_Material:_
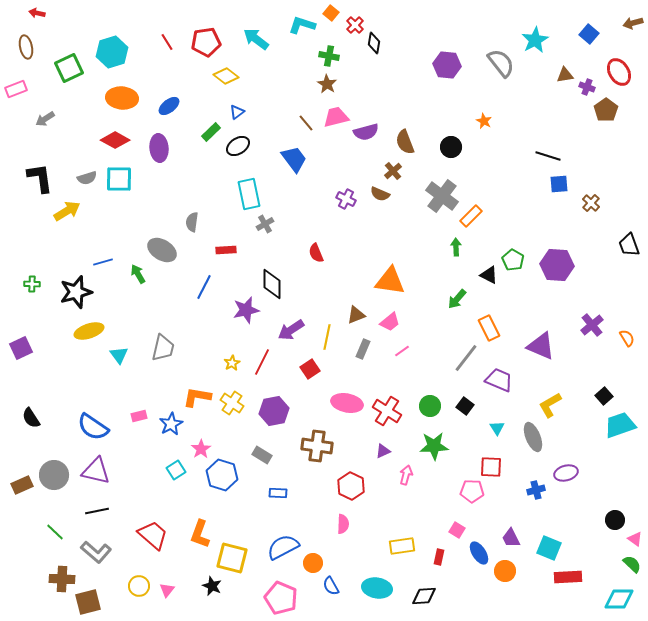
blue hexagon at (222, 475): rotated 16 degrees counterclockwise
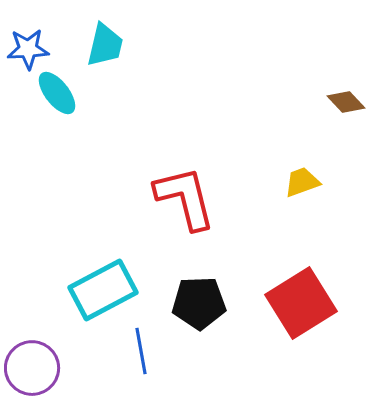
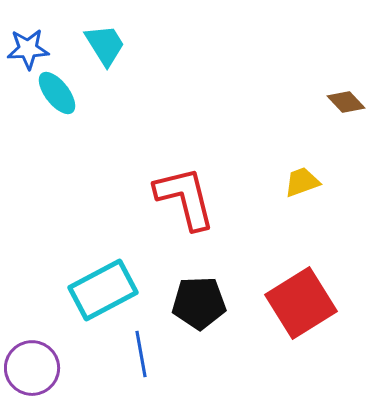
cyan trapezoid: rotated 45 degrees counterclockwise
blue line: moved 3 px down
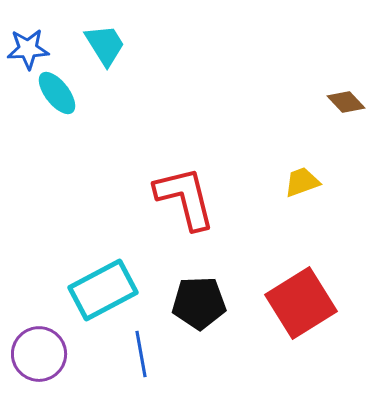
purple circle: moved 7 px right, 14 px up
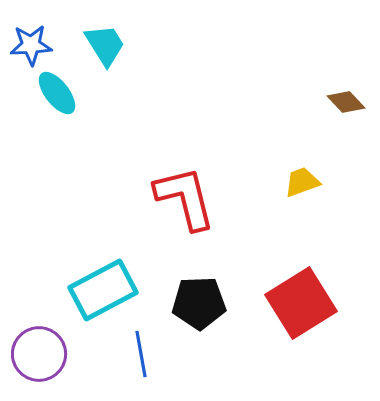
blue star: moved 3 px right, 4 px up
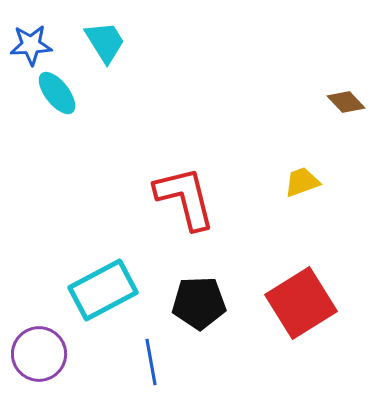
cyan trapezoid: moved 3 px up
blue line: moved 10 px right, 8 px down
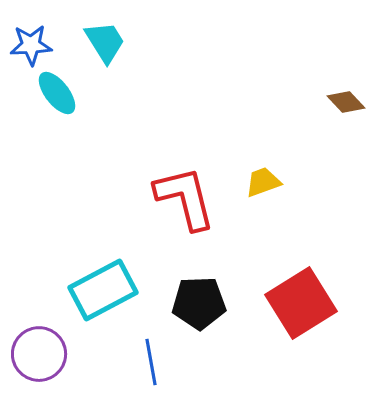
yellow trapezoid: moved 39 px left
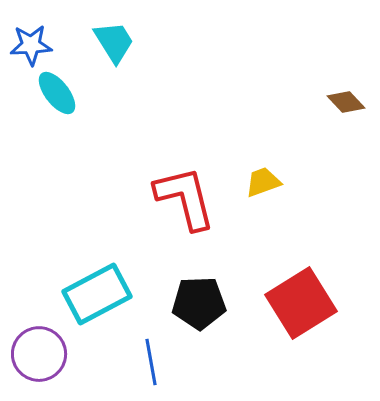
cyan trapezoid: moved 9 px right
cyan rectangle: moved 6 px left, 4 px down
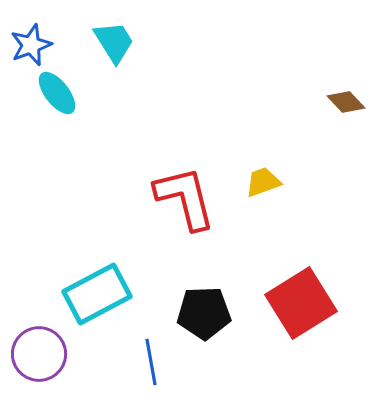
blue star: rotated 18 degrees counterclockwise
black pentagon: moved 5 px right, 10 px down
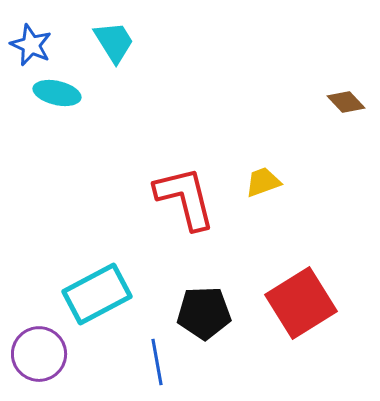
blue star: rotated 27 degrees counterclockwise
cyan ellipse: rotated 39 degrees counterclockwise
blue line: moved 6 px right
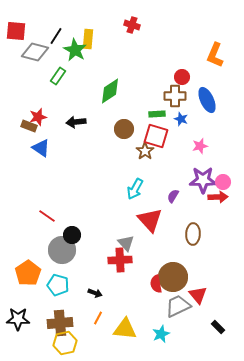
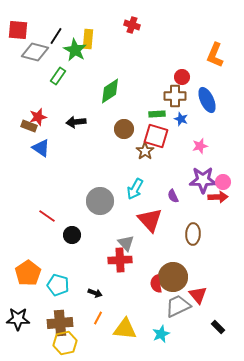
red square at (16, 31): moved 2 px right, 1 px up
purple semicircle at (173, 196): rotated 56 degrees counterclockwise
gray circle at (62, 250): moved 38 px right, 49 px up
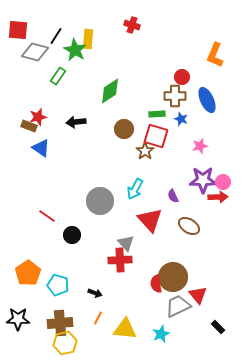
brown ellipse at (193, 234): moved 4 px left, 8 px up; rotated 60 degrees counterclockwise
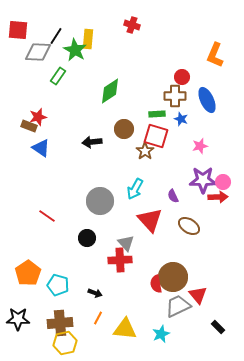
gray diamond at (35, 52): moved 3 px right; rotated 12 degrees counterclockwise
black arrow at (76, 122): moved 16 px right, 20 px down
black circle at (72, 235): moved 15 px right, 3 px down
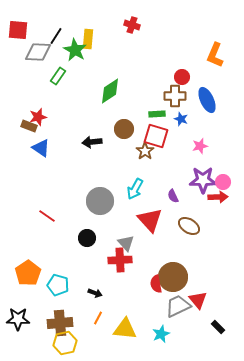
red triangle at (198, 295): moved 5 px down
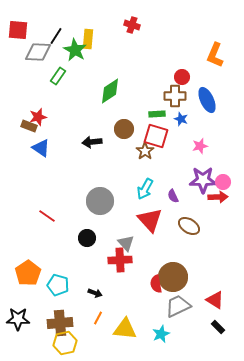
cyan arrow at (135, 189): moved 10 px right
red triangle at (198, 300): moved 17 px right; rotated 18 degrees counterclockwise
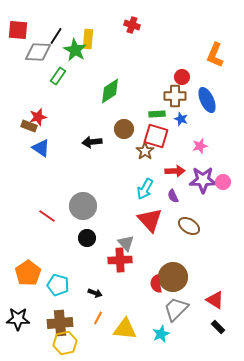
red arrow at (218, 197): moved 43 px left, 26 px up
gray circle at (100, 201): moved 17 px left, 5 px down
gray trapezoid at (178, 306): moved 2 px left, 3 px down; rotated 20 degrees counterclockwise
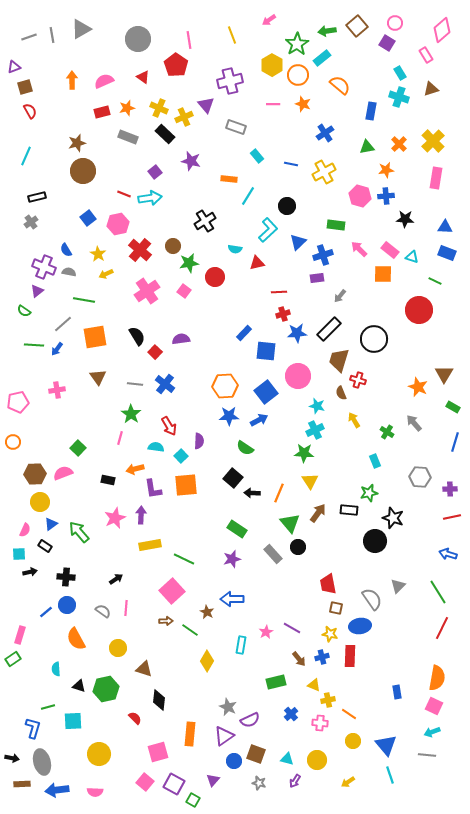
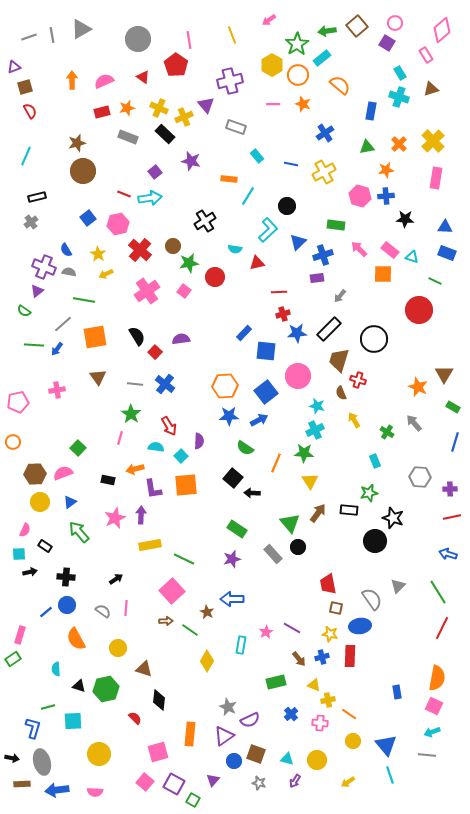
orange line at (279, 493): moved 3 px left, 30 px up
blue triangle at (51, 524): moved 19 px right, 22 px up
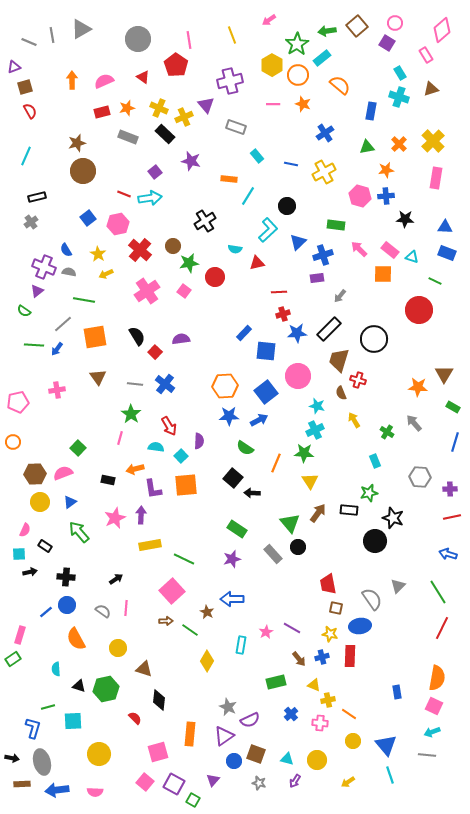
gray line at (29, 37): moved 5 px down; rotated 42 degrees clockwise
orange star at (418, 387): rotated 18 degrees counterclockwise
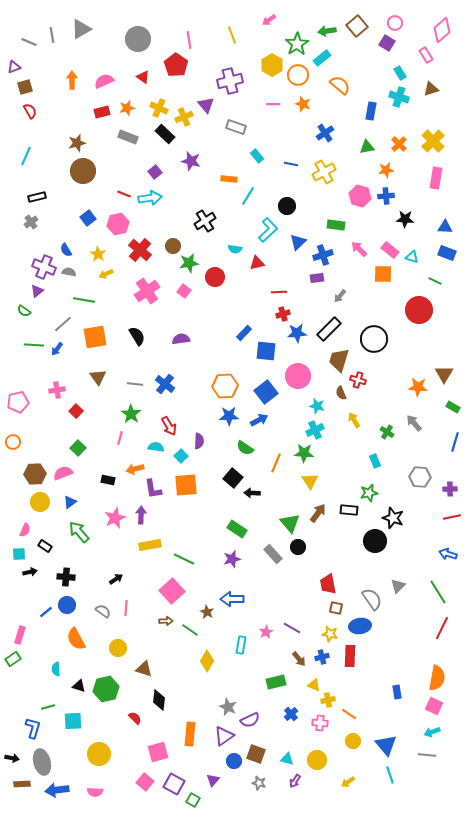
red square at (155, 352): moved 79 px left, 59 px down
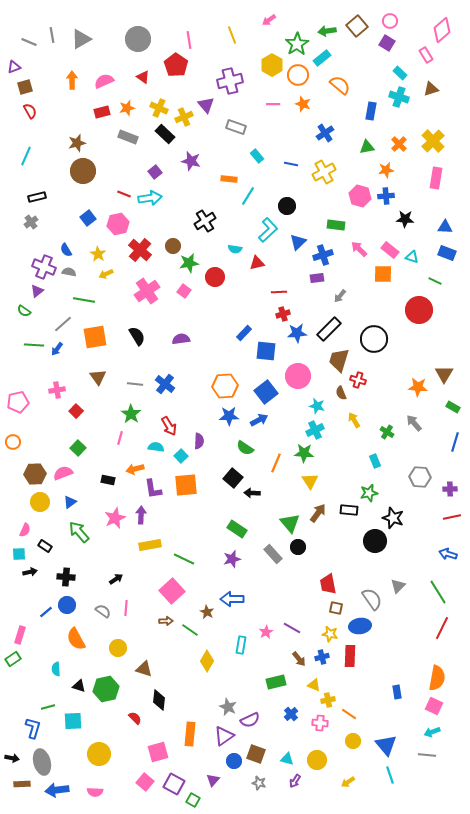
pink circle at (395, 23): moved 5 px left, 2 px up
gray triangle at (81, 29): moved 10 px down
cyan rectangle at (400, 73): rotated 16 degrees counterclockwise
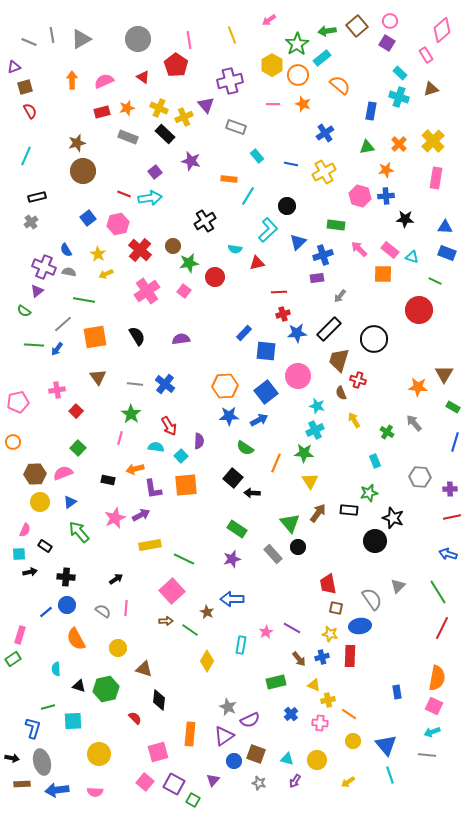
purple arrow at (141, 515): rotated 60 degrees clockwise
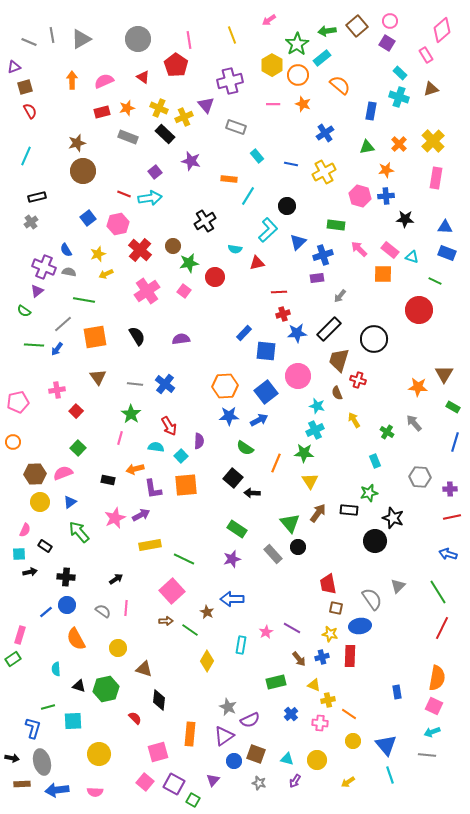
yellow star at (98, 254): rotated 21 degrees clockwise
brown semicircle at (341, 393): moved 4 px left
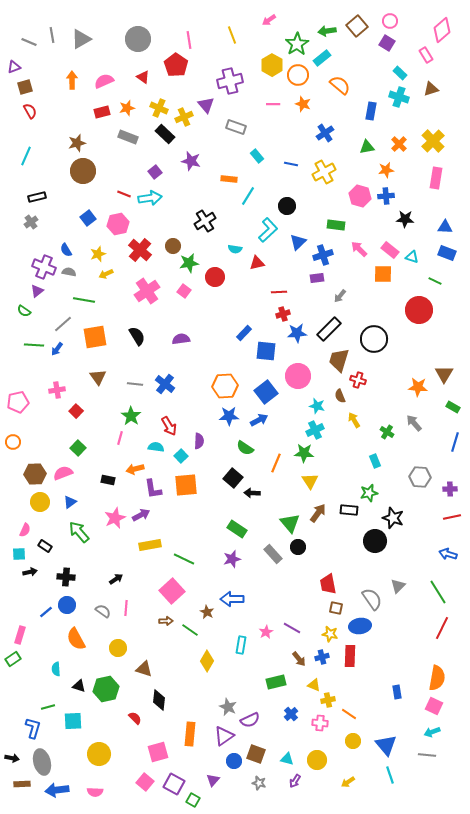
brown semicircle at (337, 393): moved 3 px right, 3 px down
green star at (131, 414): moved 2 px down
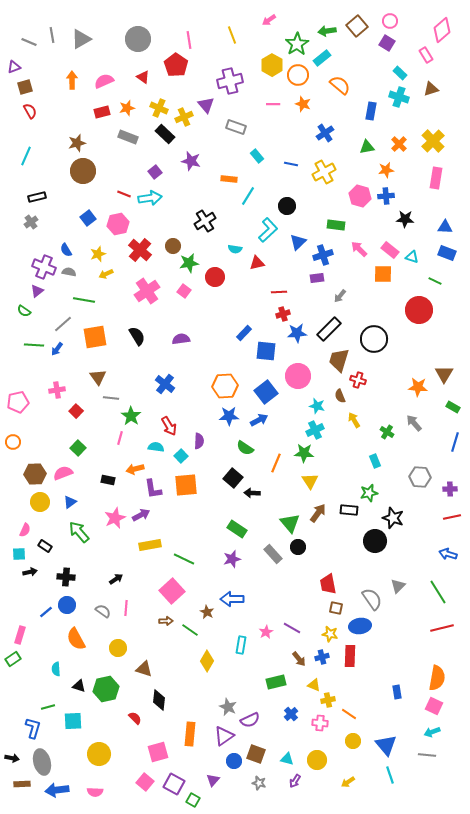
gray line at (135, 384): moved 24 px left, 14 px down
red line at (442, 628): rotated 50 degrees clockwise
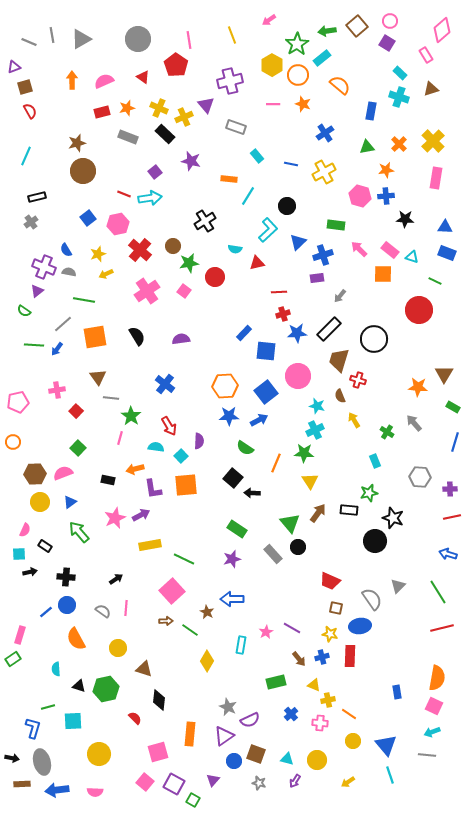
red trapezoid at (328, 584): moved 2 px right, 3 px up; rotated 55 degrees counterclockwise
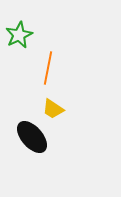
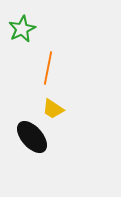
green star: moved 3 px right, 6 px up
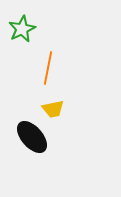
yellow trapezoid: rotated 45 degrees counterclockwise
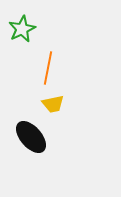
yellow trapezoid: moved 5 px up
black ellipse: moved 1 px left
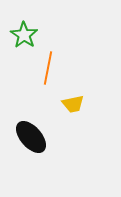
green star: moved 2 px right, 6 px down; rotated 12 degrees counterclockwise
yellow trapezoid: moved 20 px right
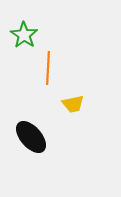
orange line: rotated 8 degrees counterclockwise
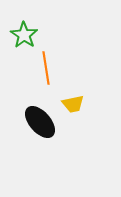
orange line: moved 2 px left; rotated 12 degrees counterclockwise
black ellipse: moved 9 px right, 15 px up
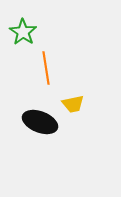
green star: moved 1 px left, 3 px up
black ellipse: rotated 28 degrees counterclockwise
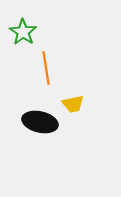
black ellipse: rotated 8 degrees counterclockwise
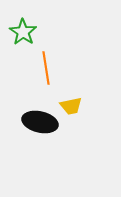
yellow trapezoid: moved 2 px left, 2 px down
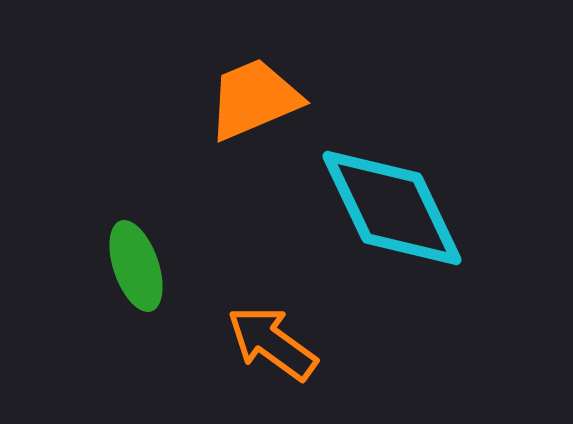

_Written instruction:_ Report every row above that contains the word "triangle", copying each such row in full. Case counts, so only matches with the same capitalization qualify.

_Output below:_
red triangle at (198, 295): moved 5 px down
red triangle at (198, 300): moved 17 px right; rotated 18 degrees counterclockwise
blue triangle at (51, 524): moved 19 px right, 22 px up
gray triangle at (81, 29): moved 10 px down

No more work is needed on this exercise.